ABOUT THIS TASK: Set down exactly the lines from the one containing "orange hat |" through the end of the records below, both included, and nothing else.

SUPPLIED MATERIAL:
- - - - - - -

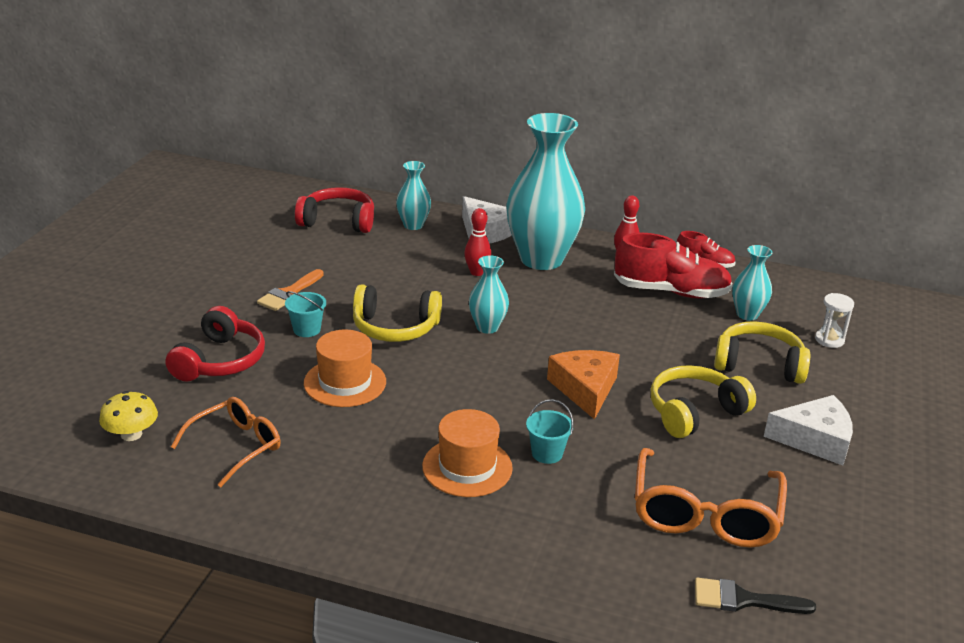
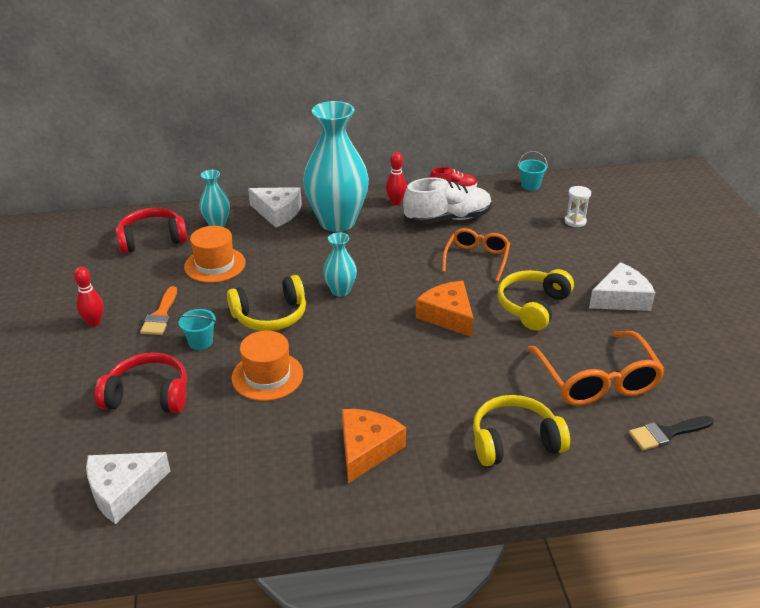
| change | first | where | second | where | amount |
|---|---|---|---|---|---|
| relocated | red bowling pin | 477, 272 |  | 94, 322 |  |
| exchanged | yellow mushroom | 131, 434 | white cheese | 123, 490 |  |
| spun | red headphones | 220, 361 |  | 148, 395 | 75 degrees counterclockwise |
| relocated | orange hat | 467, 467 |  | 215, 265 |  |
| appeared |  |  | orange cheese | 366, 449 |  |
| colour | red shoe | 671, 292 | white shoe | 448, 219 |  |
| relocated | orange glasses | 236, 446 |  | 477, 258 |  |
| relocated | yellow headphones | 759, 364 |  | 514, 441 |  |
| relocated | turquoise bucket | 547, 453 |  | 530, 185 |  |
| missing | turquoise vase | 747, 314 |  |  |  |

- - - - - - -

ANSWER SPACE:
| relocated | orange hat | 467, 467 |  | 215, 265 |  |
| appeared |  |  | orange cheese | 366, 449 |  |
| colour | red shoe | 671, 292 | white shoe | 448, 219 |  |
| relocated | orange glasses | 236, 446 |  | 477, 258 |  |
| relocated | yellow headphones | 759, 364 |  | 514, 441 |  |
| relocated | turquoise bucket | 547, 453 |  | 530, 185 |  |
| missing | turquoise vase | 747, 314 |  |  |  |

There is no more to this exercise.